▸ What you have to do
With the pictures omitted, write out all of the listing exactly.

▸ Material supplied
= = = = = = =

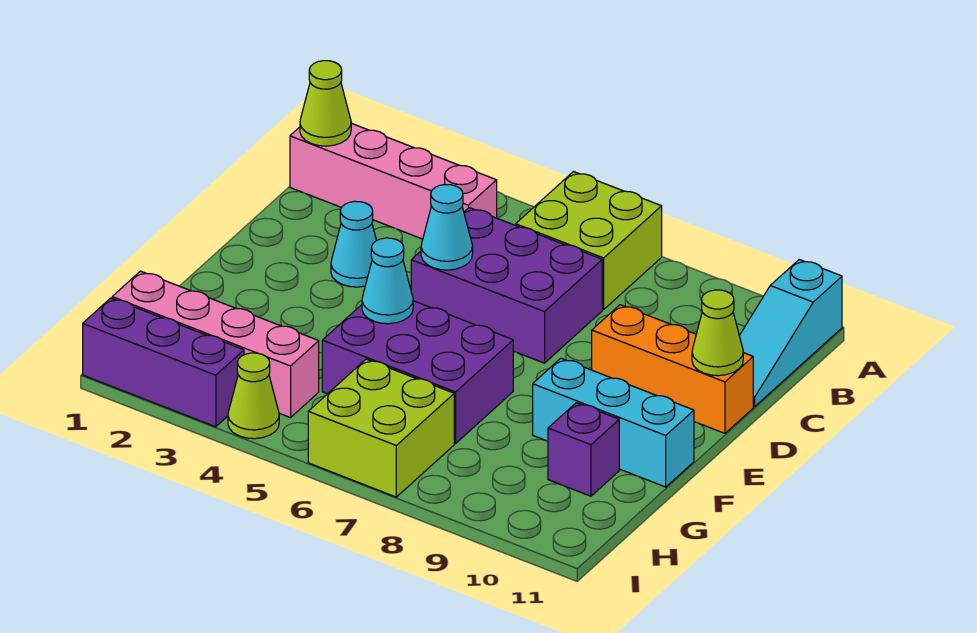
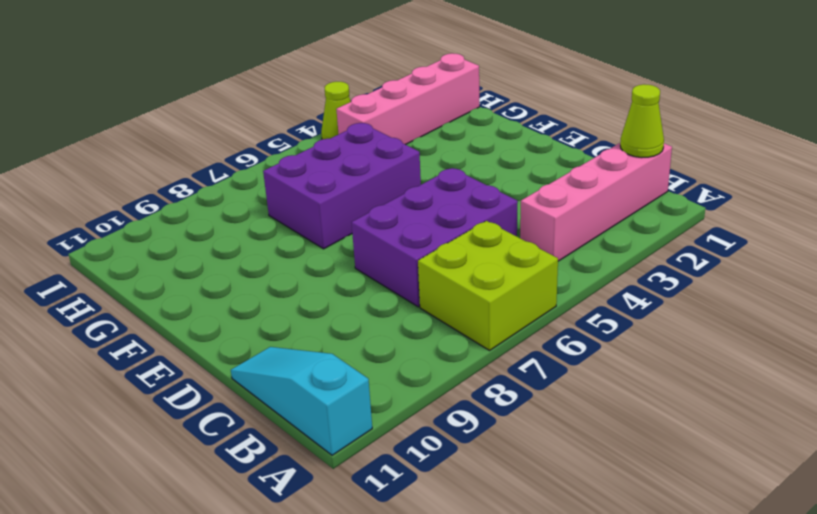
none -> cyan cone D3 level 1
none -> orange brick D9:D11 level 1
none -> cyan brick F9:F11 level 1

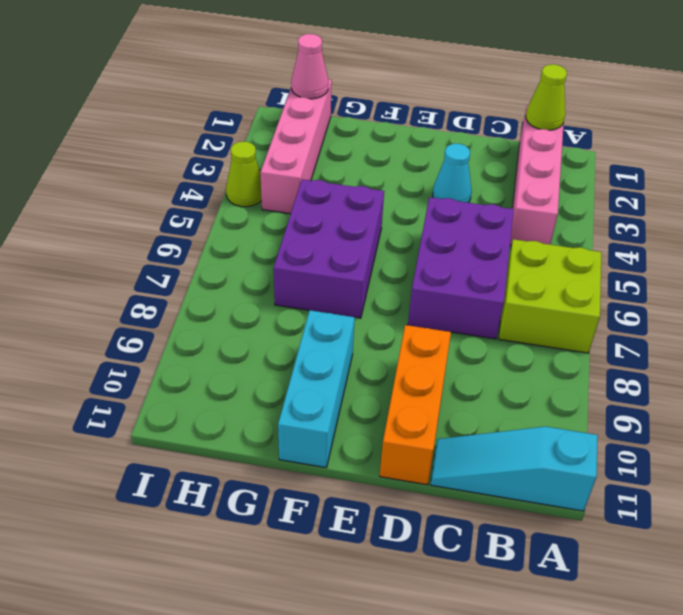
pink cone H1 level 2 -> none
none -> purple brick G10 level 1
none -> lime brick H6:I7 level 1
none -> purple brick I1:I3 level 1

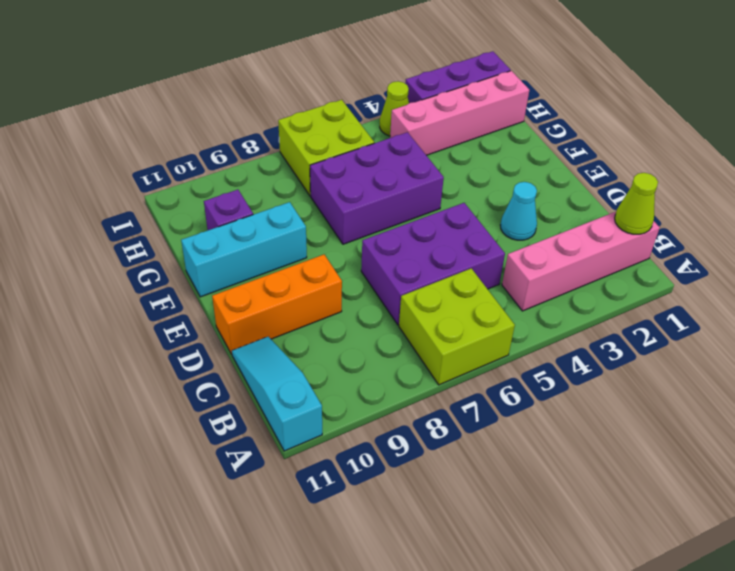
none -> cyan cone D5 level 2
none -> lime cone D11 level 2
none -> cyan cone F5 level 2

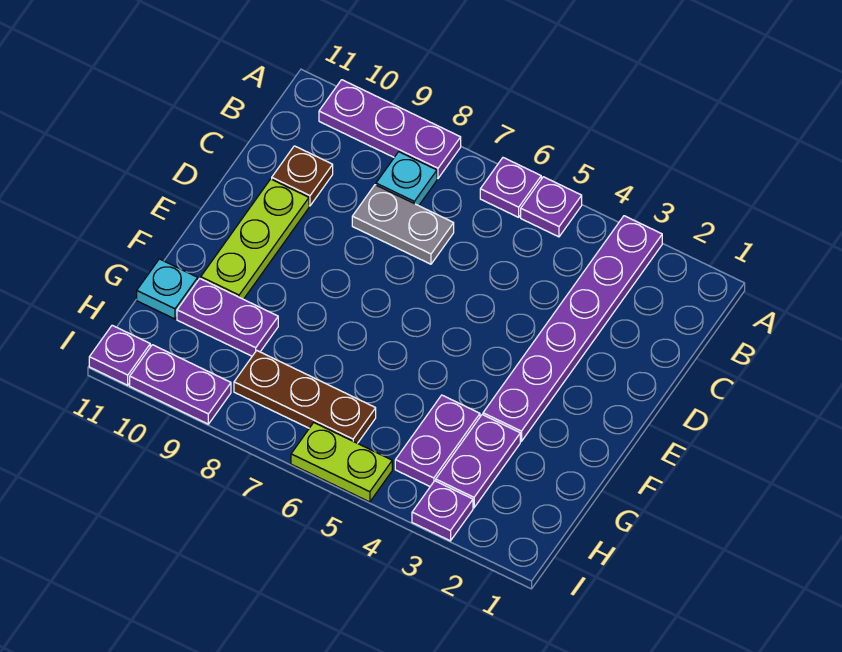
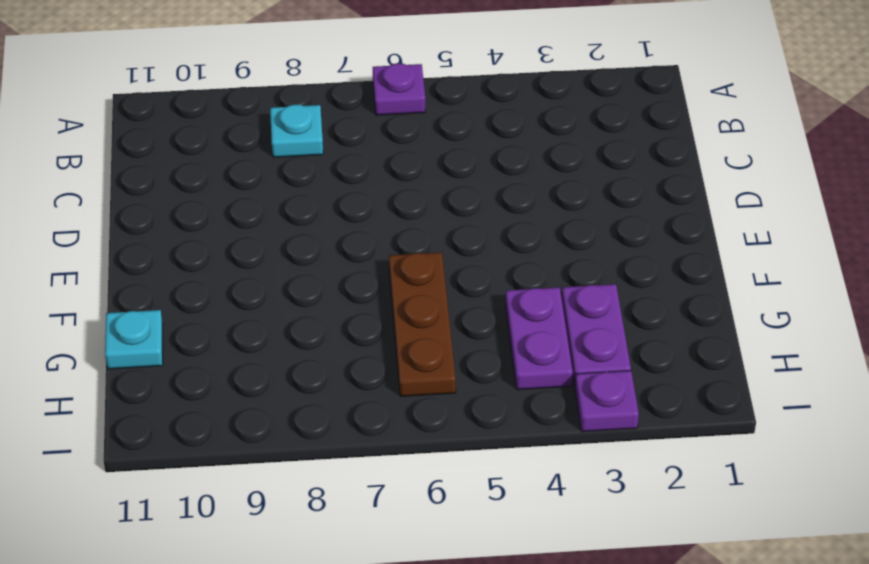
brown plate F6:H6 level 1 -> brown plate H6:H8 level 1
none -> purple plate A3:F3 level 1
none -> purple plate A5 level 1
none -> purple plate A8:A10 level 1

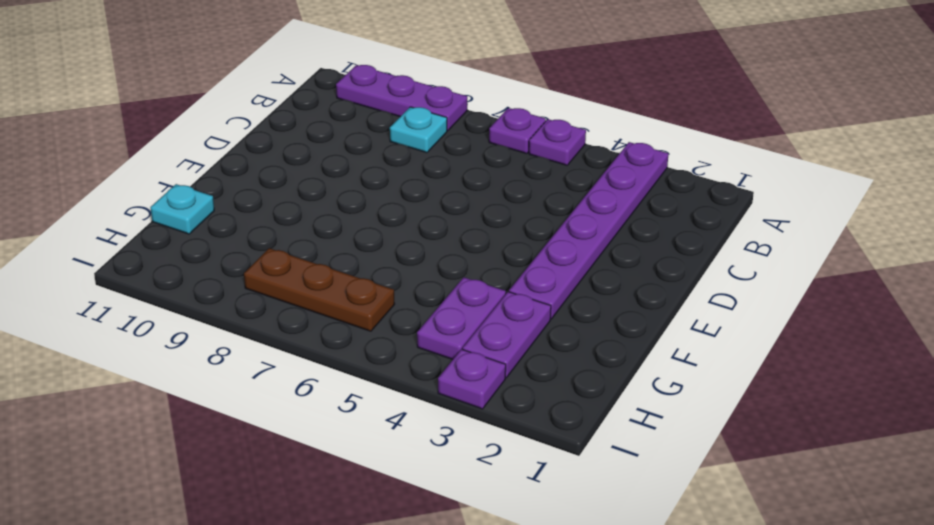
none -> grey plate C7:C8 level 1
none -> brown plate C10 level 1
none -> lime plate D10:F10 level 1

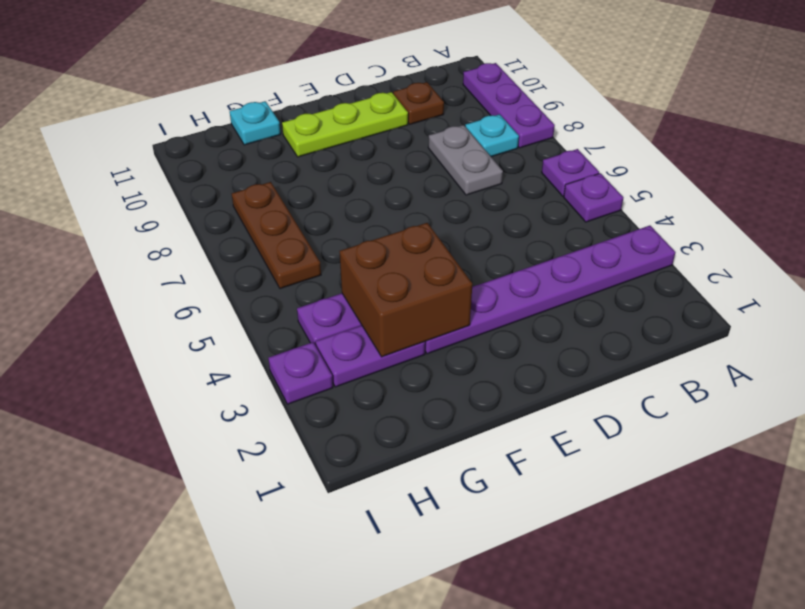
brown brick F3:G4 level 2 -> none
none -> purple plate G9:G10 level 1
none -> lime plate I5:I6 level 1
none -> purple plate I9:I10 level 1

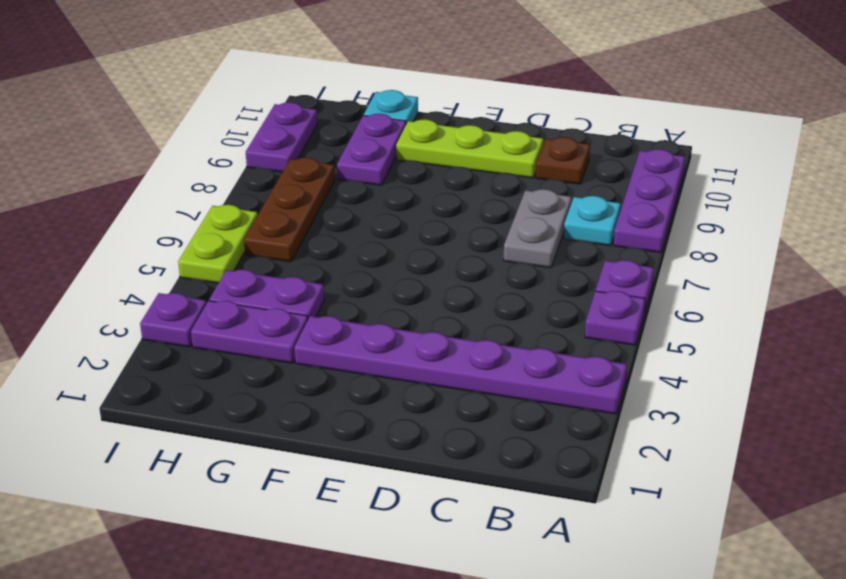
none -> purple plate I11 level 1

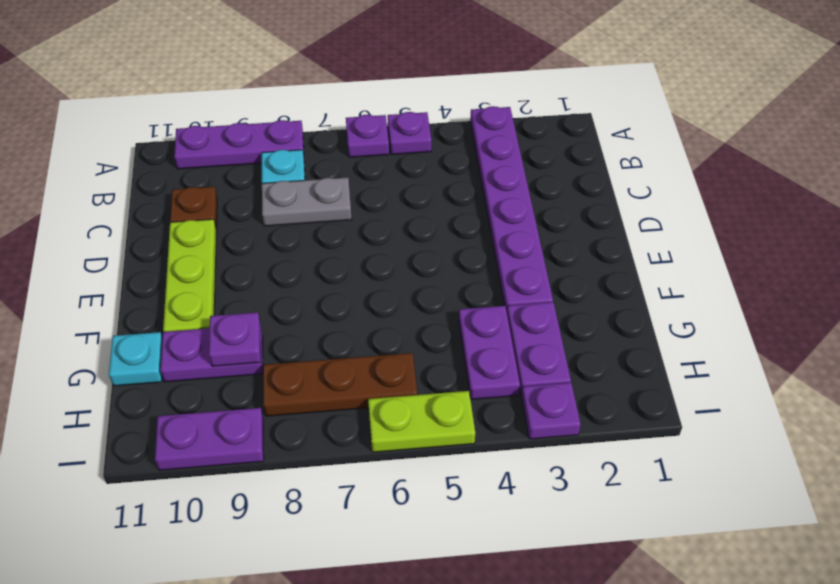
purple plate G9 level 2 -> purple plate I11 level 1

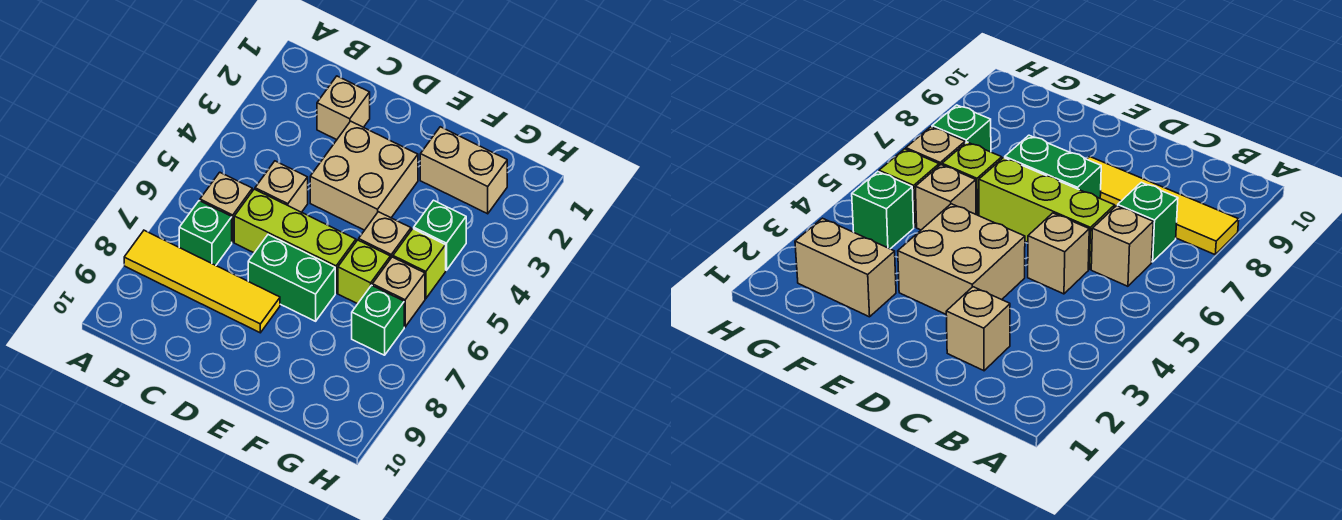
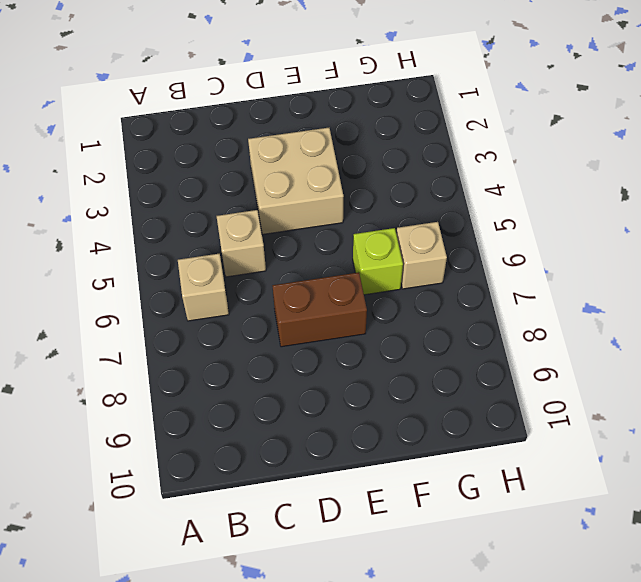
brown brick D7:E7 level 1 -> green brick D7:E7 level 1
none -> yellow tile A8:D8 level 1
none -> green brick B7 level 1
none -> tan brick C2 level 1

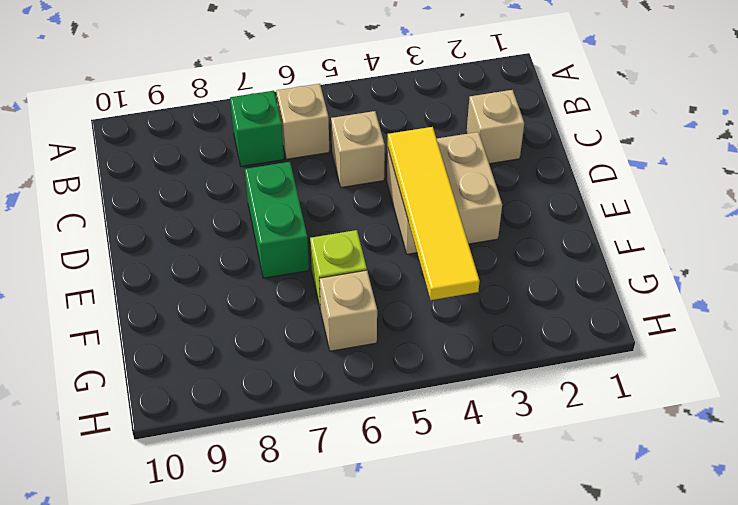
yellow tile D4:G4 level 2 -> yellow tile A8:D8 level 1
none -> lime brick C6:E6 level 1
none -> tan brick F2:G2 level 1
none -> tan brick F5 level 1

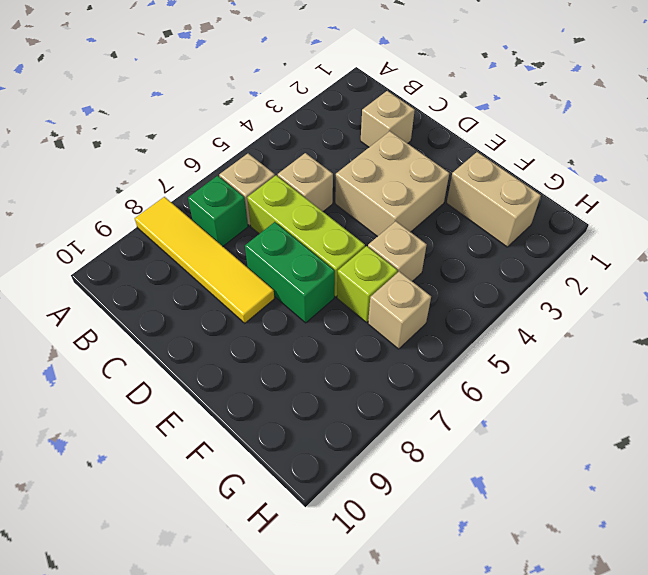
none -> green brick G4 level 1
none -> lime brick G5 level 1
none -> green brick G7 level 1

= = = = = = =

▸ Response
none -> cyan cone D3 level 1
none -> orange brick D9:D11 level 1
none -> cyan brick F9:F11 level 1

pink cone H1 level 2 -> none
none -> purple brick G10 level 1
none -> lime brick H6:I7 level 1
none -> purple brick I1:I3 level 1

none -> cyan cone D5 level 2
none -> lime cone D11 level 2
none -> cyan cone F5 level 2

brown plate F6:H6 level 1 -> brown plate H6:H8 level 1
none -> purple plate A3:F3 level 1
none -> purple plate A5 level 1
none -> purple plate A8:A10 level 1

none -> grey plate C7:C8 level 1
none -> brown plate C10 level 1
none -> lime plate D10:F10 level 1

brown brick F3:G4 level 2 -> none
none -> purple plate G9:G10 level 1
none -> lime plate I5:I6 level 1
none -> purple plate I9:I10 level 1

none -> purple plate I11 level 1

purple plate G9 level 2 -> purple plate I11 level 1

brown brick D7:E7 level 1 -> green brick D7:E7 level 1
none -> yellow tile A8:D8 level 1
none -> green brick B7 level 1
none -> tan brick C2 level 1

yellow tile D4:G4 level 2 -> yellow tile A8:D8 level 1
none -> lime brick C6:E6 level 1
none -> tan brick F2:G2 level 1
none -> tan brick F5 level 1

none -> green brick G4 level 1
none -> lime brick G5 level 1
none -> green brick G7 level 1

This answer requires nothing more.